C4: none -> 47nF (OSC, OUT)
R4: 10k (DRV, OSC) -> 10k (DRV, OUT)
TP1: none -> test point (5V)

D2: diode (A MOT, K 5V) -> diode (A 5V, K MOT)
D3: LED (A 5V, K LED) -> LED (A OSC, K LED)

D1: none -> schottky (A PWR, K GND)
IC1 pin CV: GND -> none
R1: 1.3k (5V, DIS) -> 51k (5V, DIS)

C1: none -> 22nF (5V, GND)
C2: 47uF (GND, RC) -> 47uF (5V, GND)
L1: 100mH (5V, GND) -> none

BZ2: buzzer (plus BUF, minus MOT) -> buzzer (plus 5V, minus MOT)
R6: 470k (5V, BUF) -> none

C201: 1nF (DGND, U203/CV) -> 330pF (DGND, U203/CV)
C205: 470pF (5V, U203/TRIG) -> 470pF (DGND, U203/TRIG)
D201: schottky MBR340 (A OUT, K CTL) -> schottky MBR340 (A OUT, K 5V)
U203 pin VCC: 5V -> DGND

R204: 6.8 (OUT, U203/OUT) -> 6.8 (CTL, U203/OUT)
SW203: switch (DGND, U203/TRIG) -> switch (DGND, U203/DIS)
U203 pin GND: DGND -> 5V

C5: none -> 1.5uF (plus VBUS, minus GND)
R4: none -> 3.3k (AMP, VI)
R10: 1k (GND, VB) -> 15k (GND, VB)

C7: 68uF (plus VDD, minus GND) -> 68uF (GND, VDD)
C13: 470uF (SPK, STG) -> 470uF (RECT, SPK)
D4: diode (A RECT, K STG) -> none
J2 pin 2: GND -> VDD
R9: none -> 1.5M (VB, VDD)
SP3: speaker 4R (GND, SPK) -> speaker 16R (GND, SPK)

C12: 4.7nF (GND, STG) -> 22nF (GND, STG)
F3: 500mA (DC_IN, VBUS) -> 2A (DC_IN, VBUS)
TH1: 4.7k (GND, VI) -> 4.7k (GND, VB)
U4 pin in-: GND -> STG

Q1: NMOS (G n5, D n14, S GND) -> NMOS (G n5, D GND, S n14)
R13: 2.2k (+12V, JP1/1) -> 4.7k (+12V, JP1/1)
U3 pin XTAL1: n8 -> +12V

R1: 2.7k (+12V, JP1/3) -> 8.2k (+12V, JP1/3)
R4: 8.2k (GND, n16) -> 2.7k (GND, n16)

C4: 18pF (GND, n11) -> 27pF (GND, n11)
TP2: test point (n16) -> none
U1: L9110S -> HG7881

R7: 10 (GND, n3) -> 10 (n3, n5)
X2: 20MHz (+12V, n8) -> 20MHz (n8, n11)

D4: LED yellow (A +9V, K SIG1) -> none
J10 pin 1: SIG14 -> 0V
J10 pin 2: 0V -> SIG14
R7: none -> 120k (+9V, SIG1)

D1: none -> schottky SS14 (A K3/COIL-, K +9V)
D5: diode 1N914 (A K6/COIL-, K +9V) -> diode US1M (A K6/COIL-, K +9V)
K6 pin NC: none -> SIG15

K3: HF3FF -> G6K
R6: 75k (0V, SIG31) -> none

##############################

What you are asked to do: Retype the entries above exactly as they appear.

Solved problem:
C4: none -> 47nF (OSC, OUT)
R4: 10k (DRV, OSC) -> 10k (DRV, OUT)
TP1: none -> test point (5V)

D2: diode (A MOT, K 5V) -> diode (A 5V, K MOT)
D3: LED (A 5V, K LED) -> LED (A OSC, K LED)

D1: none -> schottky (A PWR, K GND)
IC1 pin CV: GND -> none
R1: 1.3k (5V, DIS) -> 51k (5V, DIS)

C1: none -> 22nF (5V, GND)
C2: 47uF (GND, RC) -> 47uF (5V, GND)
L1: 100mH (5V, GND) -> none

BZ2: buzzer (plus BUF, minus MOT) -> buzzer (plus 5V, minus MOT)
R6: 470k (5V, BUF) -> none

C201: 1nF (DGND, U203/CV) -> 330pF (DGND, U203/CV)
C205: 470pF (5V, U203/TRIG) -> 470pF (DGND, U203/TRIG)
D201: schottky MBR340 (A OUT, K CTL) -> schottky MBR340 (A OUT, K 5V)
U203 pin VCC: 5V -> DGND

R204: 6.8 (OUT, U203/OUT) -> 6.8 (CTL, U203/OUT)
SW203: switch (DGND, U203/TRIG) -> switch (DGND, U203/DIS)
U203 pin GND: DGND -> 5V

C5: none -> 1.5uF (plus VBUS, minus GND)
R4: none -> 3.3k (AMP, VI)
R10: 1k (GND, VB) -> 15k (GND, VB)

C7: 68uF (plus VDD, minus GND) -> 68uF (GND, VDD)
C13: 470uF (SPK, STG) -> 470uF (RECT, SPK)
D4: diode (A RECT, K STG) -> none
J2 pin 2: GND -> VDD
R9: none -> 1.5M (VB, VDD)
SP3: speaker 4R (GND, SPK) -> speaker 16R (GND, SPK)

C12: 4.7nF (GND, STG) -> 22nF (GND, STG)
F3: 500mA (DC_IN, VBUS) -> 2A (DC_IN, VBUS)
TH1: 4.7k (GND, VI) -> 4.7k (GND, VB)
U4 pin in-: GND -> STG

Q1: NMOS (G n5, D n14, S GND) -> NMOS (G n5, D GND, S n14)
R13: 2.2k (+12V, JP1/1) -> 4.7k (+12V, JP1/1)
U3 pin XTAL1: n8 -> +12V

R1: 2.7k (+12V, JP1/3) -> 8.2k (+12V, JP1/3)
R4: 8.2k (GND, n16) -> 2.7k (GND, n16)

C4: 18pF (GND, n11) -> 27pF (GND, n11)
TP2: test point (n16) -> none
U1: L9110S -> HG7881

R7: 10 (GND, n3) -> 10 (n3, n5)
X2: 20MHz (+12V, n8) -> 20MHz (n8, n11)

D4: LED yellow (A +9V, K SIG1) -> none
J10 pin 1: SIG14 -> 0V
J10 pin 2: 0V -> SIG14
R7: none -> 120k (+9V, SIG1)

D1: none -> schottky SS14 (A K3/COIL-, K +9V)
D5: diode 1N914 (A K6/COIL-, K +9V) -> diode US1M (A K6/COIL-, K +9V)
K6 pin NC: none -> SIG15

K3: HF3FF -> G6K
R6: 75k (0V, SIG31) -> none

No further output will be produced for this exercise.